### Exercise prompt:
Records follow. Print exactly the lines from the one that has "gray star: (53, 43) -> (91, 55), moved" through the one that has "cyan semicircle: (259, 278)", inclusive, and omit the pictures.

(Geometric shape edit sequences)
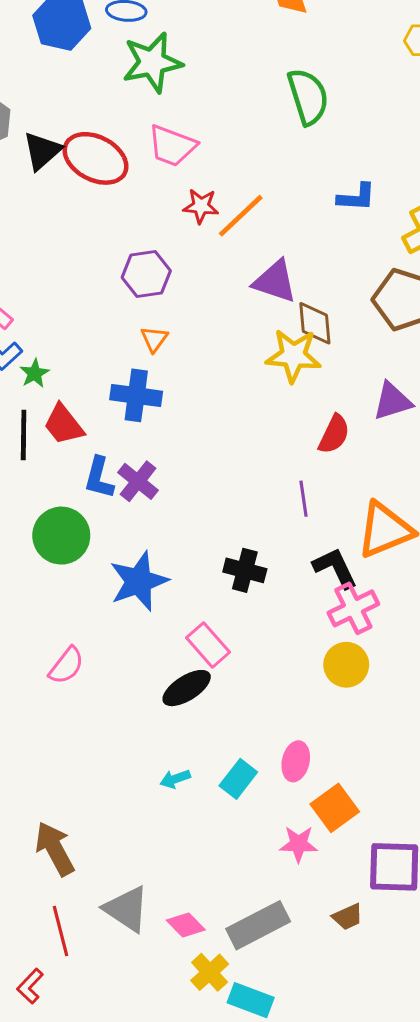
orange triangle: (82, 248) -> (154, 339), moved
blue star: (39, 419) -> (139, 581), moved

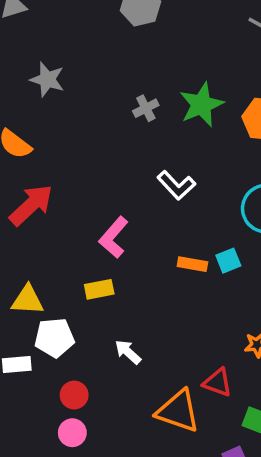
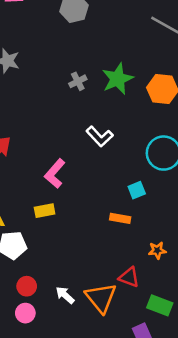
orange rectangle: (192, 264) -> (120, 218), moved
white arrow: (128, 352) -> (65, 295), moved
orange triangle: (178, 411) -> (101, 298), turned 32

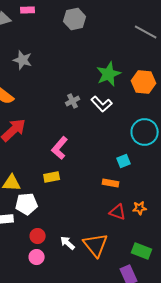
gray cross: (78, 81) -> (73, 101), moved
white L-shape: (100, 136) -> (102, 104), moved
red triangle: (129, 277) -> (118, 212), moved

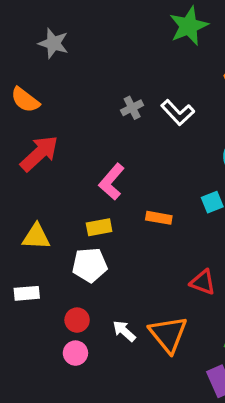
green star: (109, 74) -> (189, 26), moved
orange rectangle: (111, 183) -> (159, 218), moved
white pentagon: (27, 204) -> (90, 265), moved

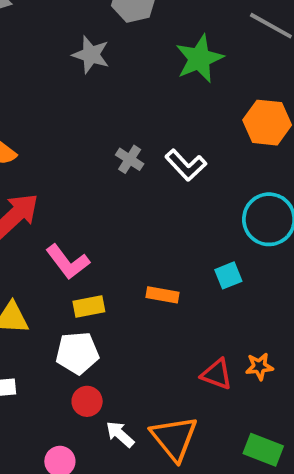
gray star: (53, 43) -> (91, 55), moved
gray cross: (132, 108) -> (130, 159), turned -30
pink L-shape: (112, 182) -> (68, 262), moved, turned -78
red circle: (77, 320) -> (87, 401), moved

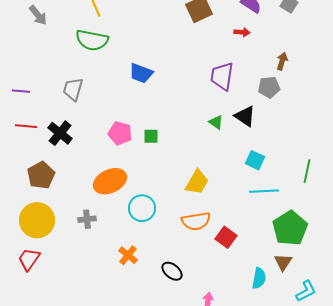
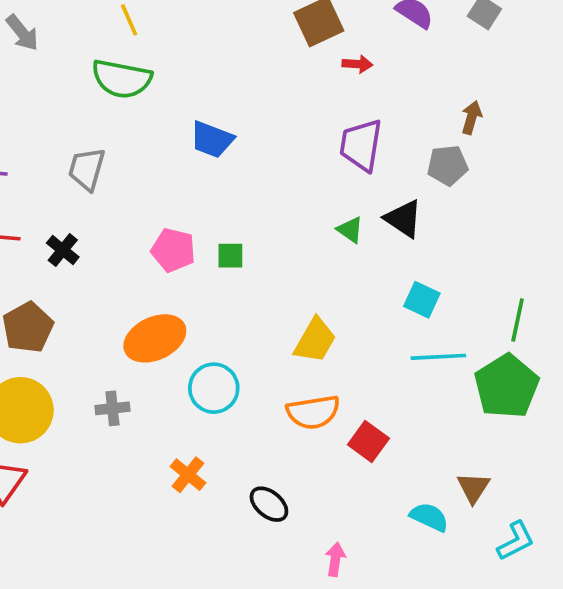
red arrow: (242, 32) -> (357, 64), moved
black cross: (60, 133) -> (63, 250), size x0.7
green pentagon: (290, 228) -> (507, 386), moved
cyan semicircle: (259, 278) -> (429, 517), turned -75

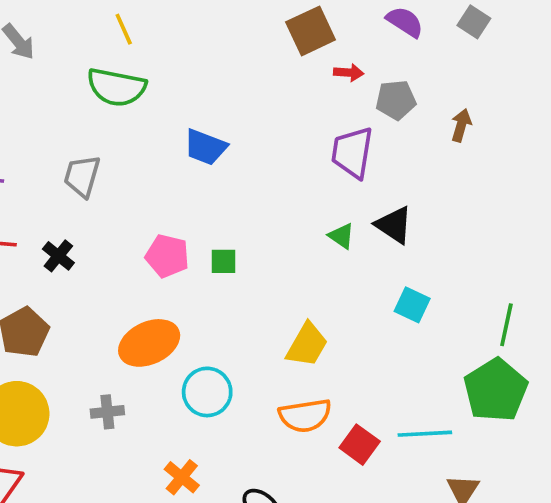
gray pentagon: (448, 165) -> (396, 100), moved
cyan line: (438, 357) -> (425, 434), moved

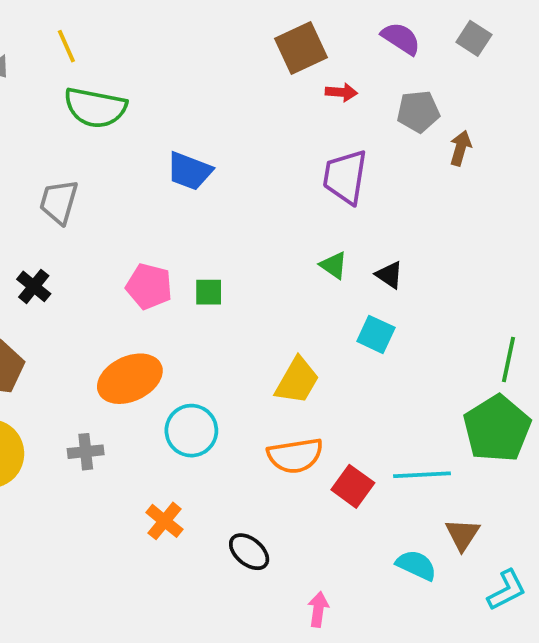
yellow line: (124, 29) -> (66, 46), moved
gray pentagon: (396, 100) -> (418, 111), moved
black triangle: (394, 225) -> (389, 275), moved, size x0.7
cyan square: (412, 305) -> (376, 334), moved

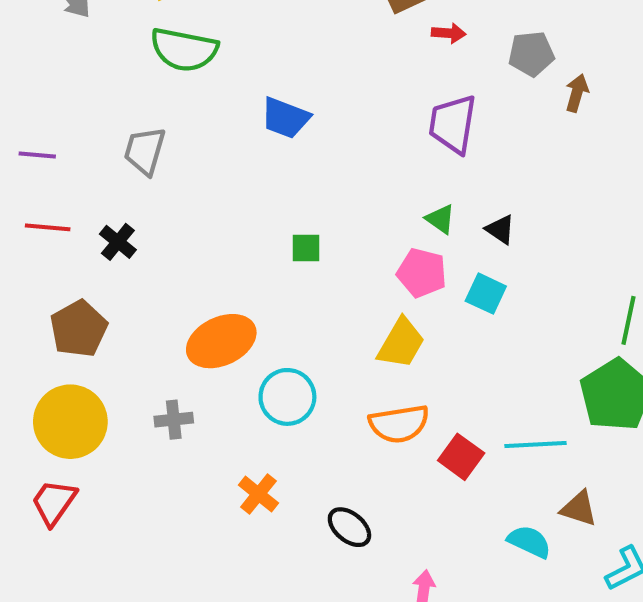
pink pentagon: (149, 286) -> (422, 273), moved
brown triangle: (462, 534) -> (579, 509), turned -45

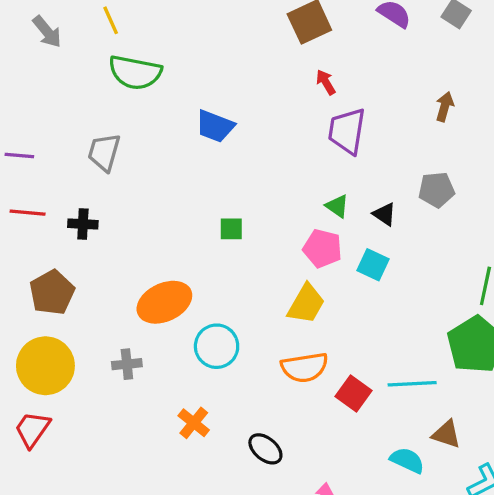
red arrow: (449, 33) -> (326, 82), moved, turned -125
gray pentagon: (531, 54) -> (437, 190), moved
black cross: (118, 242) -> (83, 224), turned -36

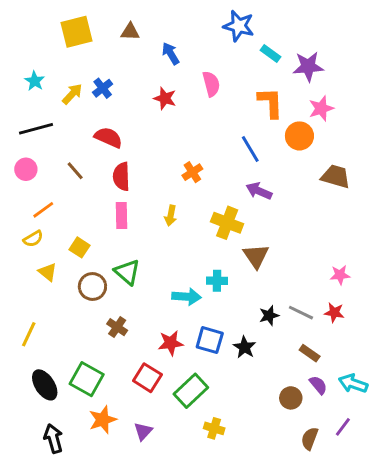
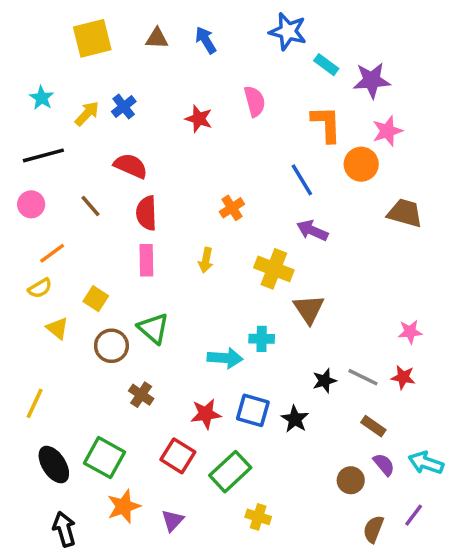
blue arrow: (171, 53) -> (206, 40), moved

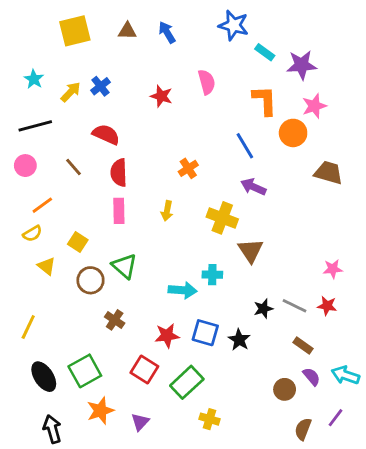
green square: (104, 458) -> (85, 371), turned 32

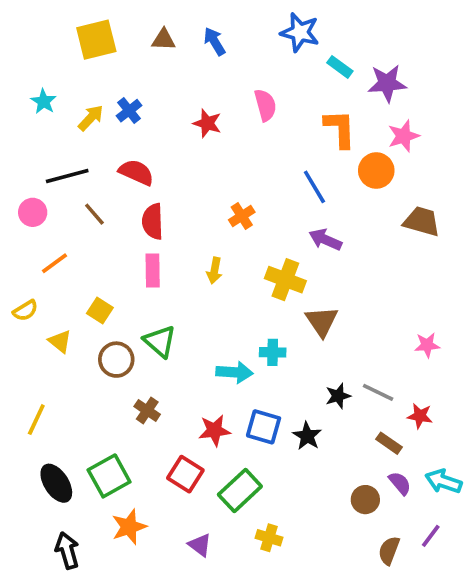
black line: (35, 126) -> (67, 176), moved
yellow semicircle: (32, 234) -> (25, 311), moved
red star: (327, 306) -> (420, 416), moved
purple triangle: (140, 422) -> (200, 545), moved, turned -36

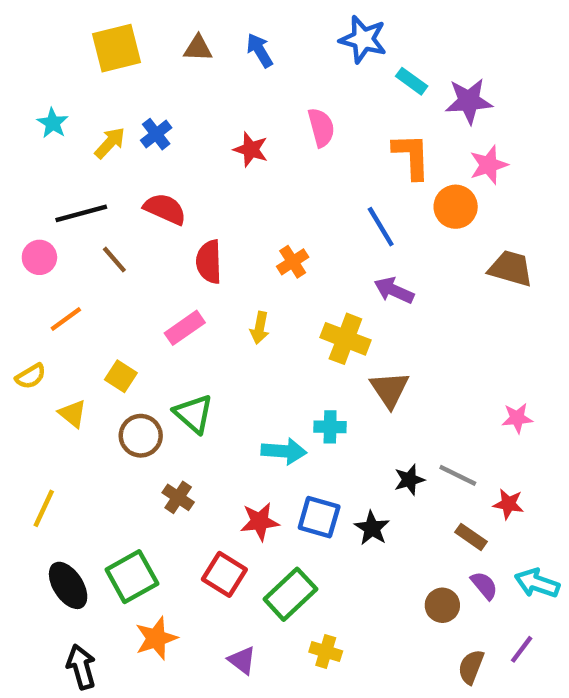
red semicircle: (153, 221) -> (209, 262), moved
pink rectangle: (153, 271) -> (185, 328), turned 56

### Answer below:
gray star: (53, 43) -> (91, 55), moved
gray cross: (132, 108) -> (130, 159), turned -30
pink L-shape: (112, 182) -> (68, 262), moved, turned -78
red circle: (77, 320) -> (87, 401), moved

red arrow: (242, 32) -> (357, 64), moved
black cross: (60, 133) -> (63, 250), size x0.7
green pentagon: (290, 228) -> (507, 386), moved
cyan semicircle: (259, 278) -> (429, 517), turned -75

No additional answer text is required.